◆ **WHAT YOU HAVE TO DO**: Give again, word for word, every line below from the one that has "building: none -> [229,138,291,191]" through the one that has "building: [442,452,492,494] -> none", both included, and no others.

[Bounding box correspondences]

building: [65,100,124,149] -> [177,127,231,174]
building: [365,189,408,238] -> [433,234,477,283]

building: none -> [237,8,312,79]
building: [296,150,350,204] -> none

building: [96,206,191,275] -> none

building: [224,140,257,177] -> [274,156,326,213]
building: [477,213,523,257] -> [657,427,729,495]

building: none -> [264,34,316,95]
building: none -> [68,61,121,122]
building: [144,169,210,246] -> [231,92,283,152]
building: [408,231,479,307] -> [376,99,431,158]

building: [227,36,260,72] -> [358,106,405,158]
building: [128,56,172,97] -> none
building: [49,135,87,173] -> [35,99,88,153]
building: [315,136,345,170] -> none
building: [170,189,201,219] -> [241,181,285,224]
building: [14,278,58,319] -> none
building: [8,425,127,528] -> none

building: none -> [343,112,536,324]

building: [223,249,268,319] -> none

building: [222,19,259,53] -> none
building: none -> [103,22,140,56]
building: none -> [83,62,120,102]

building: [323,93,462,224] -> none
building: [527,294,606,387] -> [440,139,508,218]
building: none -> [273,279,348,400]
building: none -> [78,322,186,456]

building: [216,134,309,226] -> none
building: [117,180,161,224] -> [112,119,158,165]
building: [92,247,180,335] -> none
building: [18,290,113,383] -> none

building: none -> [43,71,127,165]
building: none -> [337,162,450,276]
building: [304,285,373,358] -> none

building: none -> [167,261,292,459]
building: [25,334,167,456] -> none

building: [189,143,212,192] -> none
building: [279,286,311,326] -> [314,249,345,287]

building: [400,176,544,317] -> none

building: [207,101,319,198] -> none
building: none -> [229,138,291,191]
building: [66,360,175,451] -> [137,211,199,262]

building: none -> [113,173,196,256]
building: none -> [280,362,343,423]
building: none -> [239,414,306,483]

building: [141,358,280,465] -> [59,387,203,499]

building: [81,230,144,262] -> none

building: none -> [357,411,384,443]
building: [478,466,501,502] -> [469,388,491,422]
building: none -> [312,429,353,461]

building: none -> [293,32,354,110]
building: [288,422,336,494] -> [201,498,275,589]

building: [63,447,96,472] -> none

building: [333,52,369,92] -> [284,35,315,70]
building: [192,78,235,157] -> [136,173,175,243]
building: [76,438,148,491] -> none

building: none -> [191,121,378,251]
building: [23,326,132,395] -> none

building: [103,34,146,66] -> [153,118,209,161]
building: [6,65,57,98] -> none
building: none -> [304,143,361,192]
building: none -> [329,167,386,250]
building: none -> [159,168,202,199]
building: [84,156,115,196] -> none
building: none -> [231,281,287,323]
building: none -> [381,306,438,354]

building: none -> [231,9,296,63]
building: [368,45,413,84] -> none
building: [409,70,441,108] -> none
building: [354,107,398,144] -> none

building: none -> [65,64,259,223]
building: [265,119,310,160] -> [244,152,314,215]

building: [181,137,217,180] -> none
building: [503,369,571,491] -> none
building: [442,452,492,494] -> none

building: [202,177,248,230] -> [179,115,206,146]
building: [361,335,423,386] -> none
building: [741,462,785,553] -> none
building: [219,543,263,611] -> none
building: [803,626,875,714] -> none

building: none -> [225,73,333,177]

◆ **TASK ANSWER**:
building: none -> [229,138,291,191]
building: [66,360,175,451] -> [137,211,199,262]

building: none -> [113,173,196,256]
building: none -> [280,362,343,423]
building: none -> [239,414,306,483]

building: [141,358,280,465] -> [59,387,203,499]

building: [81,230,144,262] -> none

building: none -> [357,411,384,443]
building: [478,466,501,502] -> [469,388,491,422]
building: none -> [312,429,353,461]

building: none -> [293,32,354,110]
building: [288,422,336,494] -> [201,498,275,589]

building: [63,447,96,472] -> none

building: [333,52,369,92] -> [284,35,315,70]
building: [192,78,235,157] -> [136,173,175,243]
building: [76,438,148,491] -> none

building: none -> [191,121,378,251]
building: [23,326,132,395] -> none

building: [103,34,146,66] -> [153,118,209,161]
building: [6,65,57,98] -> none
building: none -> [304,143,361,192]
building: none -> [329,167,386,250]
building: none -> [159,168,202,199]
building: [84,156,115,196] -> none
building: none -> [231,281,287,323]
building: none -> [381,306,438,354]

building: none -> [231,9,296,63]
building: [368,45,413,84] -> none
building: [409,70,441,108] -> none
building: [354,107,398,144] -> none

building: none -> [65,64,259,223]
building: [265,119,310,160] -> [244,152,314,215]

building: [181,137,217,180] -> none
building: [503,369,571,491] -> none
building: [442,452,492,494] -> none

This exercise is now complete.